== Data provided ==

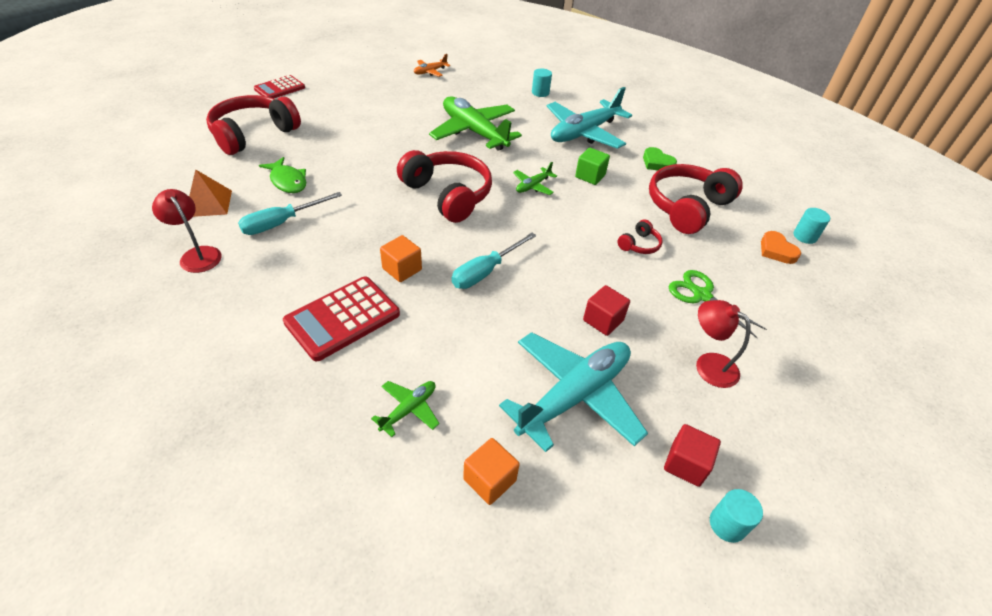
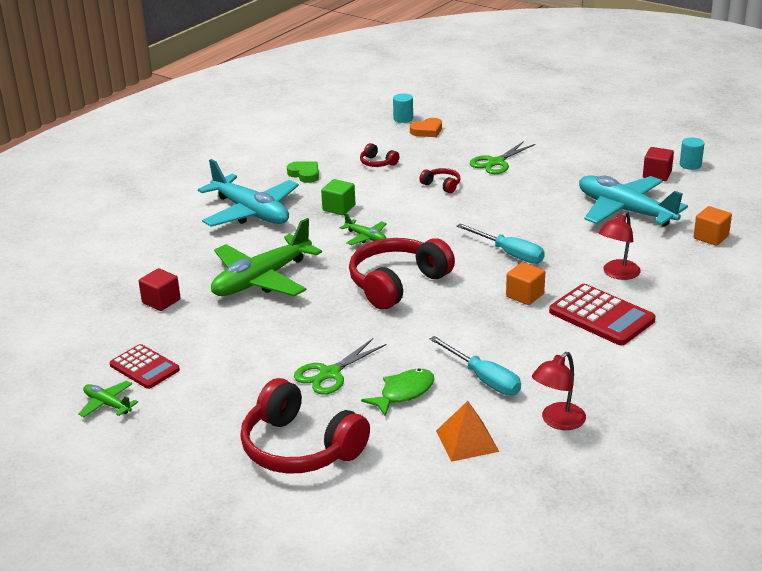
camera: 90 degrees left, 15 degrees down
(280, 88) = (157, 457): red calculator -> red calculator (144, 367)
(331, 151) = (330, 373): none -> green scissors
(409, 409) = (675, 272): green plane -> green plane (107, 404)
(430, 72) = (94, 328): orange plane -> none
(540, 93) = (154, 242): turquoise cylinder -> none
(603, 320) = (544, 201): red cube -> red cube (161, 301)
(657, 163) = (305, 174): green heart -> green heart turned 90 degrees counterclockwise
(687, 207) = (377, 163): red headphones -> red headphones, size x0.44
(708, 364) = (568, 164): red lamp -> red lamp (617, 274)

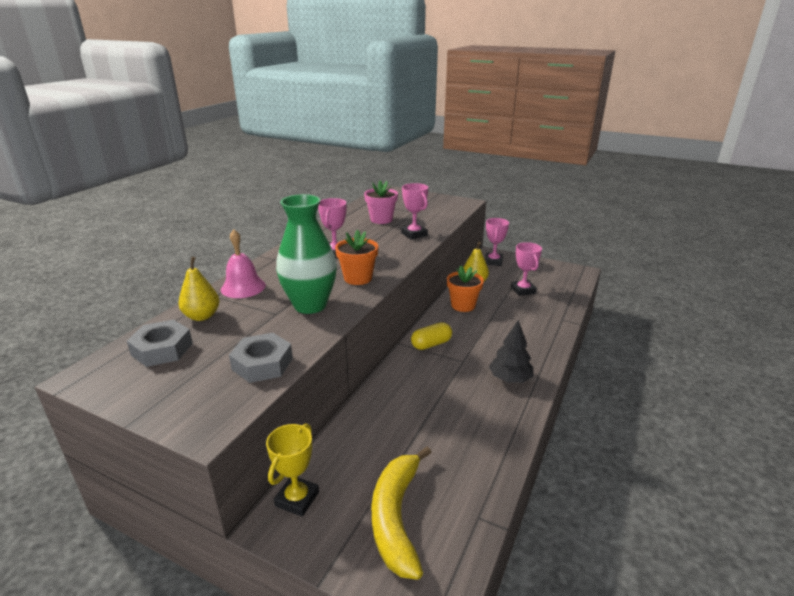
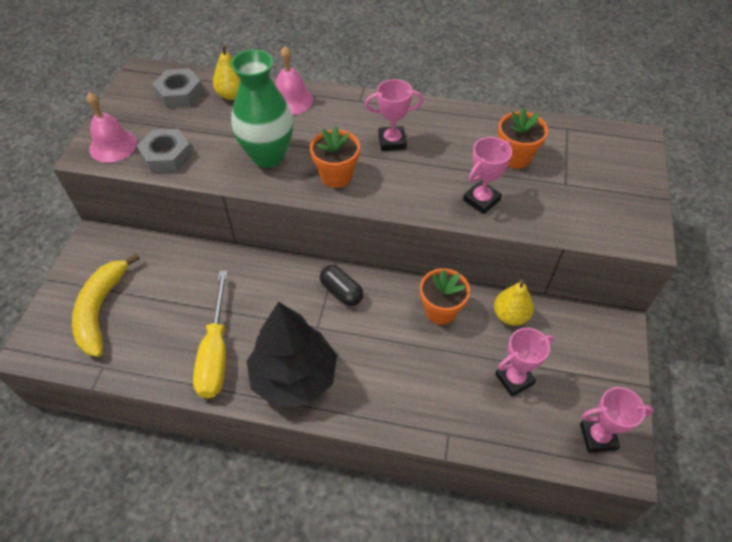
camera: 75 degrees right, 25 degrees up
(210, 404) = (113, 146): none -> pink bell
(297, 499) = (115, 245): yellow trophy -> none
(381, 219) = (515, 157): pink flower pot -> orange flower pot
(396, 517) = (101, 310): yellow banana -> yellow banana turned 75 degrees counterclockwise
(431, 344) = (341, 292): yellow capsule -> black capsule
(477, 423) = (216, 352): none -> yellow screwdriver
(493, 261) = (592, 332): pink trophy -> pink trophy (598, 436)
(510, 379) = (294, 377): black tree -> black tree, size x1.74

===

From the line containing "(431, 344) = (341, 292): yellow" down to the last line of the records above, print every line exactly, with both ends kept.

**Answer space**
(431, 344) = (341, 292): yellow capsule -> black capsule
(477, 423) = (216, 352): none -> yellow screwdriver
(493, 261) = (592, 332): pink trophy -> pink trophy (598, 436)
(510, 379) = (294, 377): black tree -> black tree, size x1.74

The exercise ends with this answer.